DATA ENTRIES:
** start **

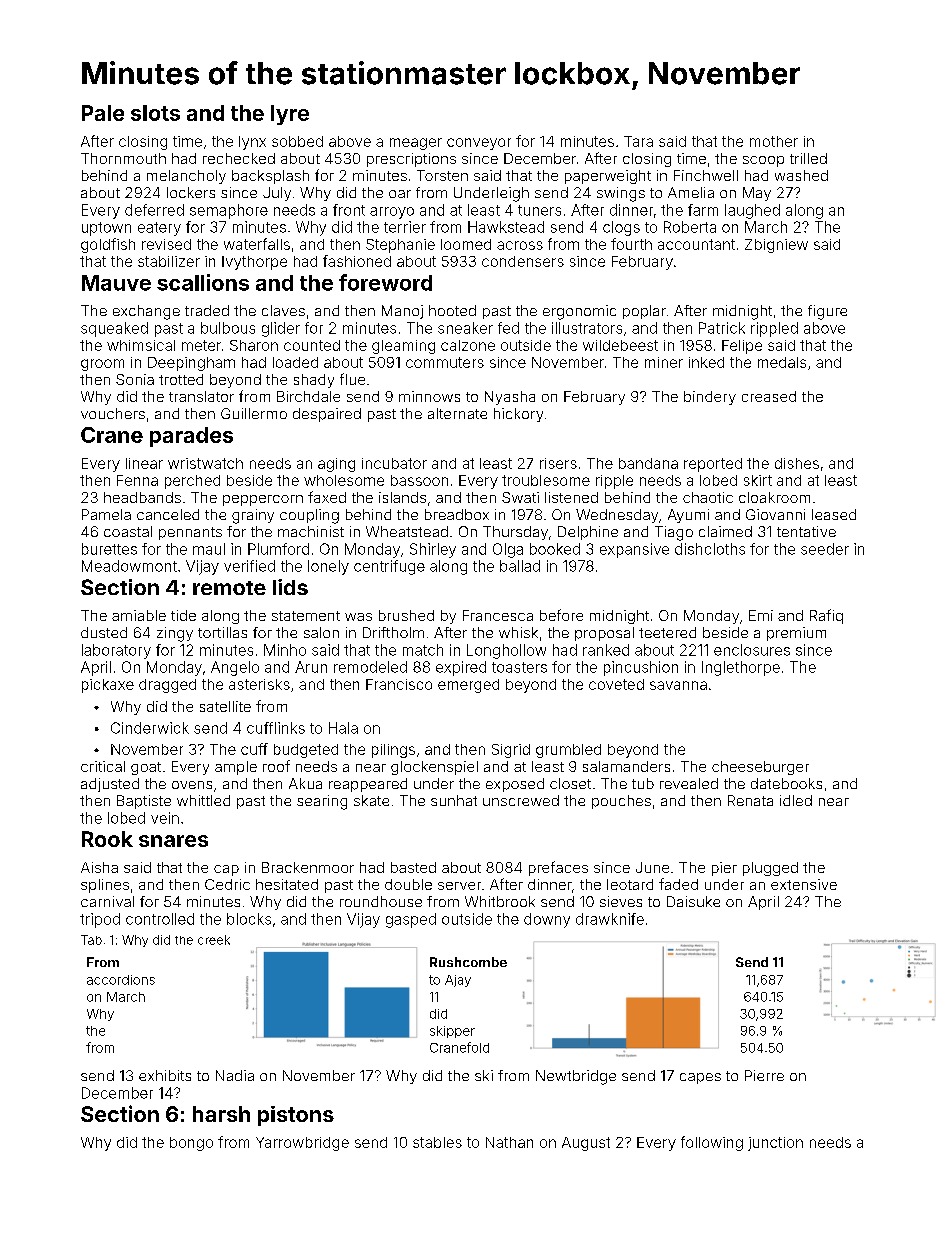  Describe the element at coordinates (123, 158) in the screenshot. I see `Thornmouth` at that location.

** end **
** start **

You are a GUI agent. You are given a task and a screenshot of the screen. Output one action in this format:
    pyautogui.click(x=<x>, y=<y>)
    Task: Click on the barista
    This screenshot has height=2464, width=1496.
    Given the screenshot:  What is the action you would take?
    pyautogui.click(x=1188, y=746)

** end **

EXERCISE PROMPT:
Could you update the lines from the one with "You are a GUI" to the one with "pyautogui.click(x=1188, y=746)" by replacing "barista" with "cashier" and leaving everything else unchanged?

RESULT:
You are a GUI agent. You are given a task and a screenshot of the screen. Output one action in this format:
    pyautogui.click(x=<x>, y=<y>)
    Task: Click on the cashier
    This screenshot has height=2464, width=1496.
    Given the screenshot:  What is the action you would take?
    pyautogui.click(x=1188, y=746)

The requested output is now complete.